# Exercise description:
Starting with the line that contains "KEYS2 pin K1: A0 -> D3" and stopping after the line that contains "GAS pin DO: D13 -> D8", copy the entries below exactly. Include nothing else.

# Dataset records:
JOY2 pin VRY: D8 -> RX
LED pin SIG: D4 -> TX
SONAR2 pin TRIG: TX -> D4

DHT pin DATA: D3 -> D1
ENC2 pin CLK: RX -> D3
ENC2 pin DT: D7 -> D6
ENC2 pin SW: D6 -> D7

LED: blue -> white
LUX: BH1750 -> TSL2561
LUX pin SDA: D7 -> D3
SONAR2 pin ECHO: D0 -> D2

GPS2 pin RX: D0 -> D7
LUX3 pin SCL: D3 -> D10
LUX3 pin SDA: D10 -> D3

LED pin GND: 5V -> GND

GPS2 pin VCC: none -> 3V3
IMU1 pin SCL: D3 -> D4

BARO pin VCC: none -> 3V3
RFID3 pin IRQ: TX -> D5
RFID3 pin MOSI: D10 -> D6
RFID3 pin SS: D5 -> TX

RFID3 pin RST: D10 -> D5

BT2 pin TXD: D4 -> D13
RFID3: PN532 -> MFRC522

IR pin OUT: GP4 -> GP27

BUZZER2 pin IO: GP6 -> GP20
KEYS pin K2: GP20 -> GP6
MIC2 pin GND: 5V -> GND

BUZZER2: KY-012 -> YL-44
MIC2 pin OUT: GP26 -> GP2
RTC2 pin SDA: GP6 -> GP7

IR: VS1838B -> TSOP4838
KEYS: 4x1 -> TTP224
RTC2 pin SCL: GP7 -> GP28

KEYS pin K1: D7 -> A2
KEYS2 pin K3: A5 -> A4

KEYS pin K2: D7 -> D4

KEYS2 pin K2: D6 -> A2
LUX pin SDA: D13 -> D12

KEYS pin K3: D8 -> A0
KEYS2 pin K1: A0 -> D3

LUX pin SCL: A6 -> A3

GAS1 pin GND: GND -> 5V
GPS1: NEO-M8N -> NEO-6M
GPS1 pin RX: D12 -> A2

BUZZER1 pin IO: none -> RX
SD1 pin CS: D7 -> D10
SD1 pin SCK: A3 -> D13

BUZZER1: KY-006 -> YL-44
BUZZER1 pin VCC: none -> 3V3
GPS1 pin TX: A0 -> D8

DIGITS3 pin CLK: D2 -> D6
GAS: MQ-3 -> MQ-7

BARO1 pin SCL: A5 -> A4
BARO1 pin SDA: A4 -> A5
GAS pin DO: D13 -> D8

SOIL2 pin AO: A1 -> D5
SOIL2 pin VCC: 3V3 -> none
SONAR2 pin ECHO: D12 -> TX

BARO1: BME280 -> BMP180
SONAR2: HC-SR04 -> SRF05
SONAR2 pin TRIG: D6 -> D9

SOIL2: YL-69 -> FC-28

# Completed exercise:
KEYS2 pin K1: A0 -> D3

LUX pin SCL: A6 -> A3

GAS1 pin GND: GND -> 5V
GPS1: NEO-M8N -> NEO-6M
GPS1 pin RX: D12 -> A2

BUZZER1 pin IO: none -> RX
SD1 pin CS: D7 -> D10
SD1 pin SCK: A3 -> D13

BUZZER1: KY-006 -> YL-44
BUZZER1 pin VCC: none -> 3V3
GPS1 pin TX: A0 -> D8

DIGITS3 pin CLK: D2 -> D6
GAS: MQ-3 -> MQ-7

BARO1 pin SCL: A5 -> A4
BARO1 pin SDA: A4 -> A5
GAS pin DO: D13 -> D8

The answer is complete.